What is expected:
Nothing but an exact repetition of the listing should be returned.

Supplied material:
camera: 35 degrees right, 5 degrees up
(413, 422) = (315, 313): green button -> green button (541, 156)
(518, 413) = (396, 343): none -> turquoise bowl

Worked solution:
camera: 35 degrees right, 5 degrees up
(413, 422) = (315, 313): green button -> green button (541, 156)
(518, 413) = (396, 343): none -> turquoise bowl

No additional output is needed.